> _Directions for this task_
Return, with both end lines included, exactly what the data below holds from the line with "LINE2 pin DO: RX -> 11" through the line with "OLED: SSD1309 -> SH1106", though not the pictures.

[Saved data entries]
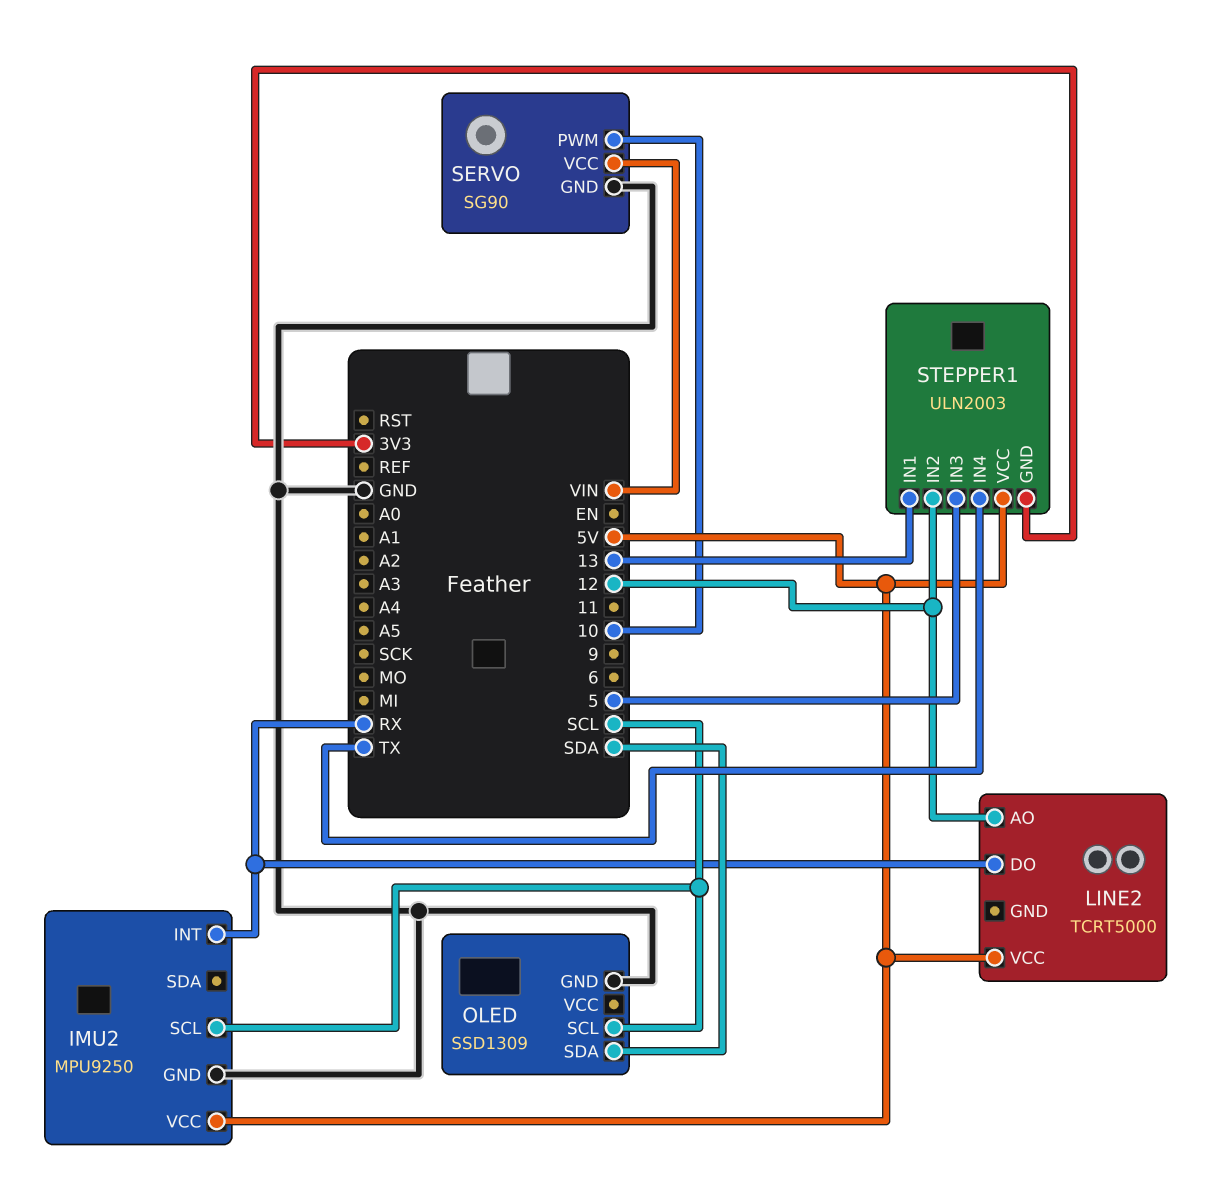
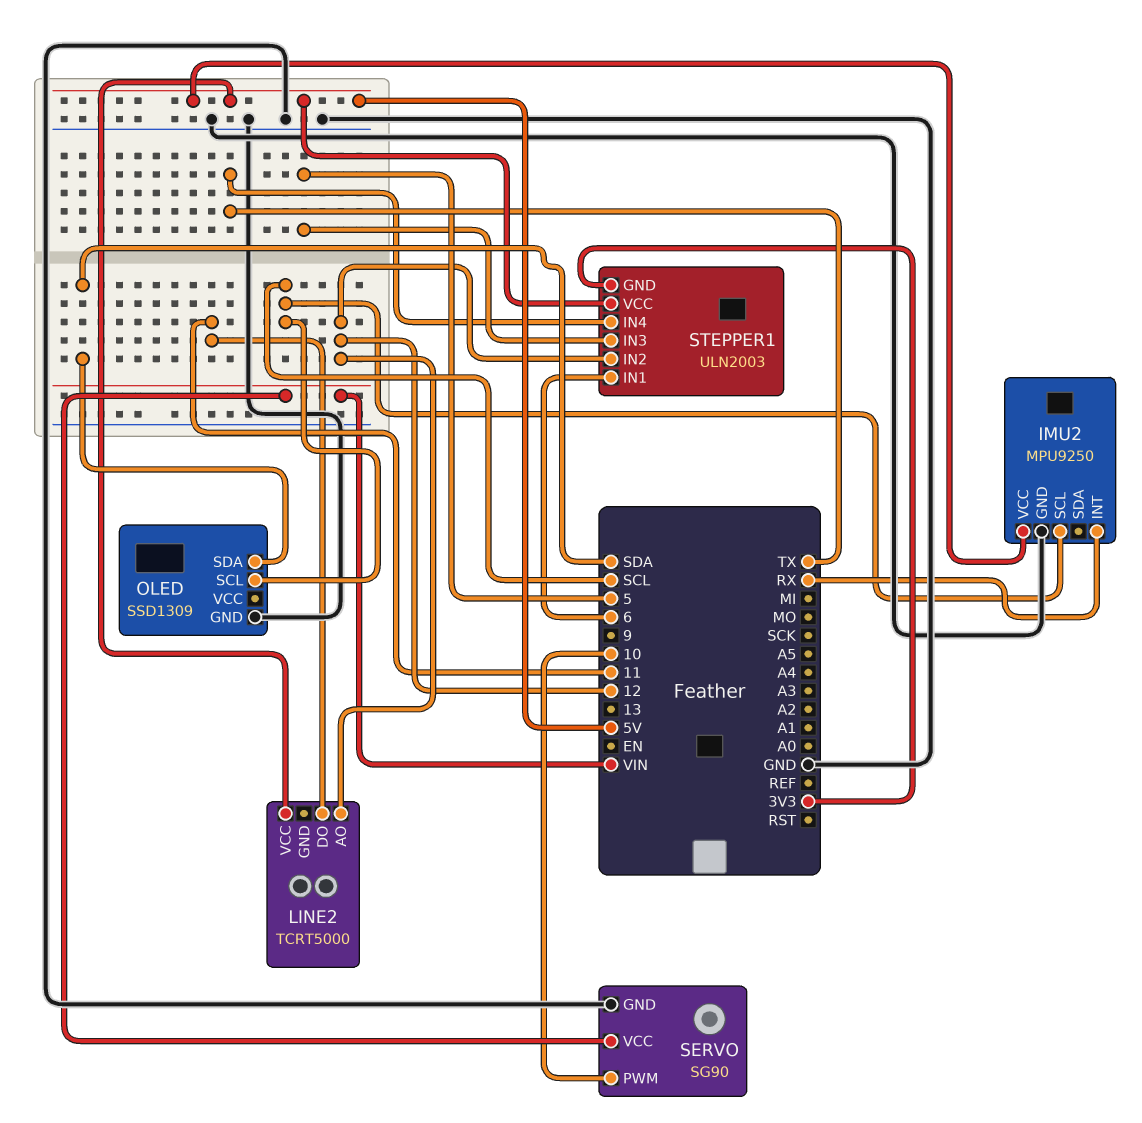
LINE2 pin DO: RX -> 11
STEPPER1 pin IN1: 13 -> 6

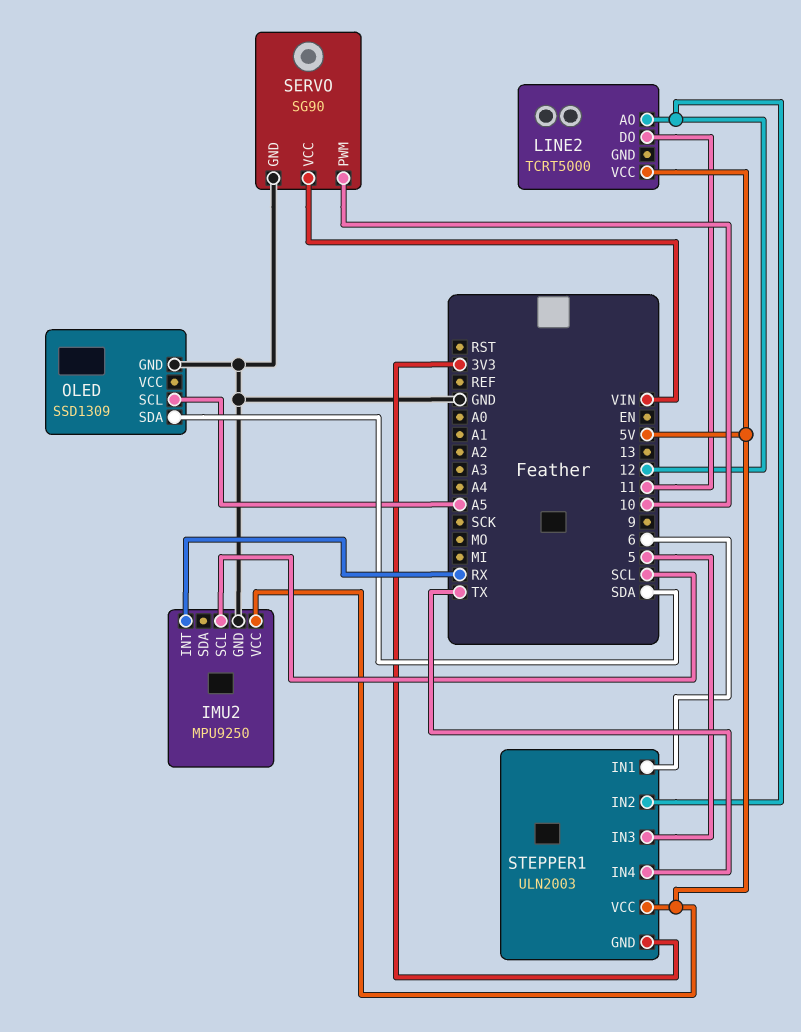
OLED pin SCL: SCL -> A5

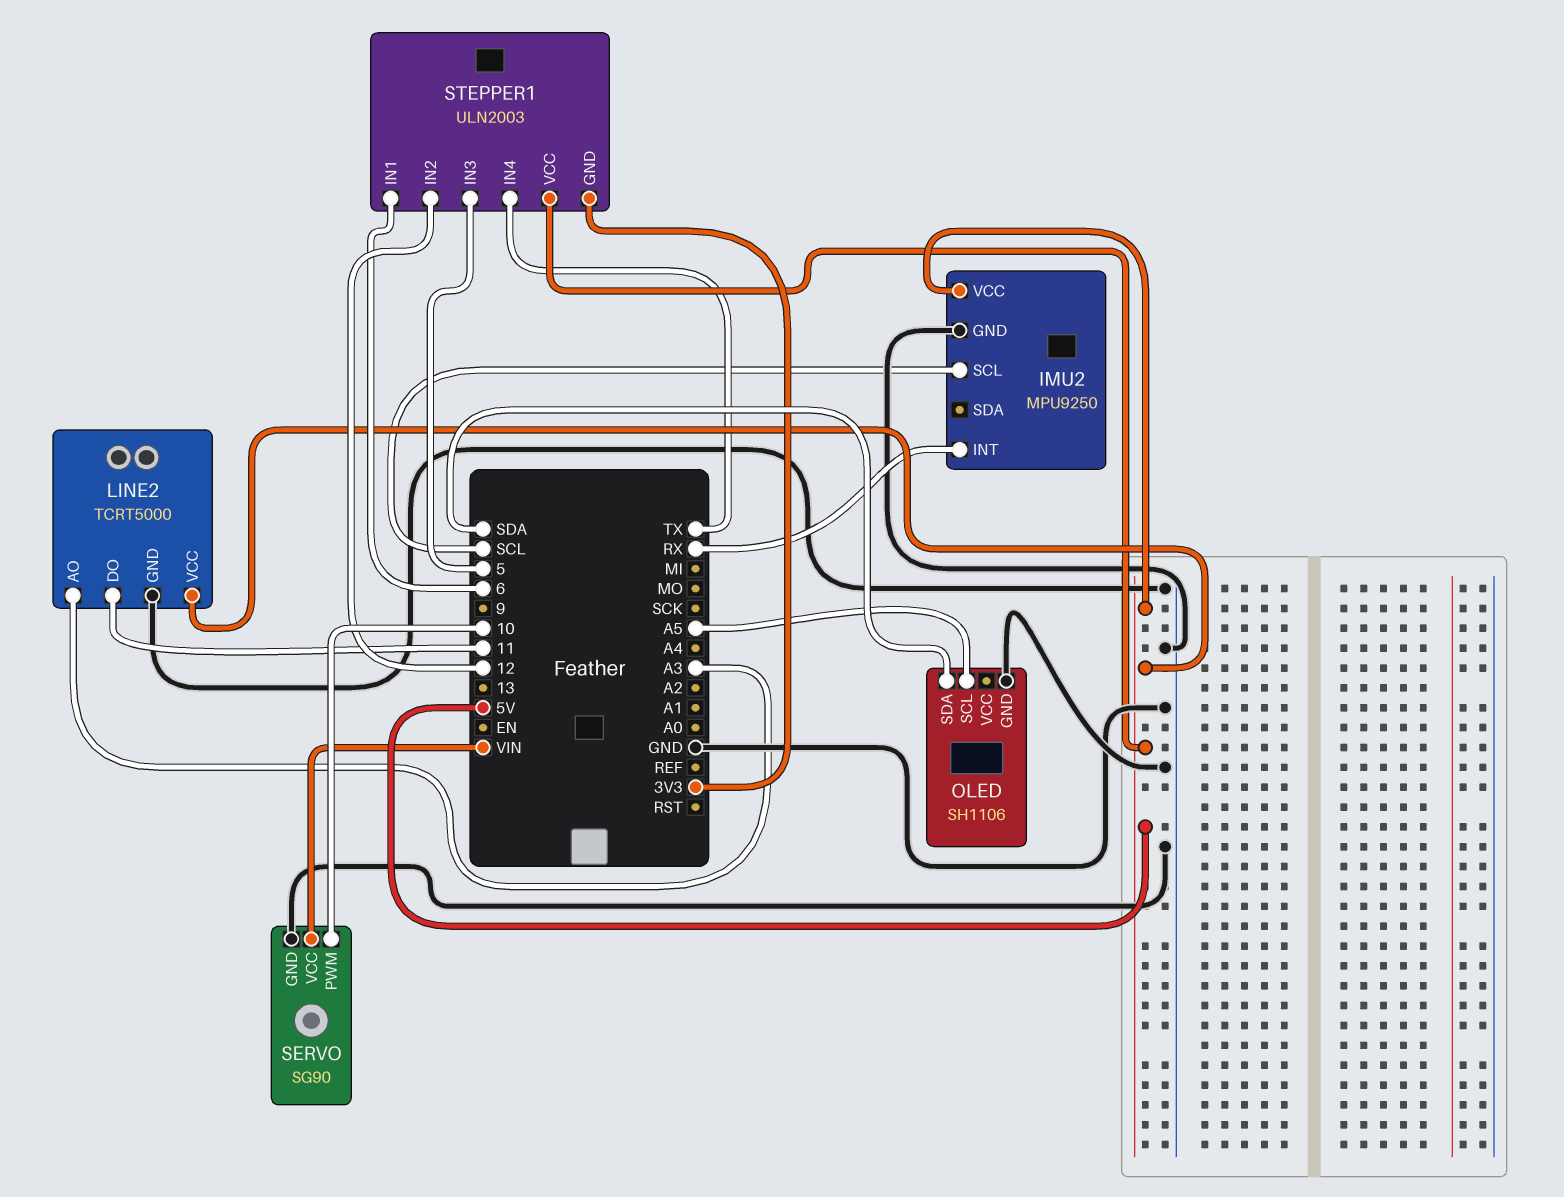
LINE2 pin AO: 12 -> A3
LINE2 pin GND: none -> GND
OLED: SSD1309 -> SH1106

...

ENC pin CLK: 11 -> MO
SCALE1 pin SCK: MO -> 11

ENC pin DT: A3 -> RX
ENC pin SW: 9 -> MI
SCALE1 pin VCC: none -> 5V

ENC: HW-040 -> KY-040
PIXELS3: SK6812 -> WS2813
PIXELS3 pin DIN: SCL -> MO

> _Reply_
LINE2 pin DO: RX -> 11
STEPPER1 pin IN1: 13 -> 6

OLED pin SCL: SCL -> A5

LINE2 pin AO: 12 -> A3
LINE2 pin GND: none -> GND
OLED: SSD1309 -> SH1106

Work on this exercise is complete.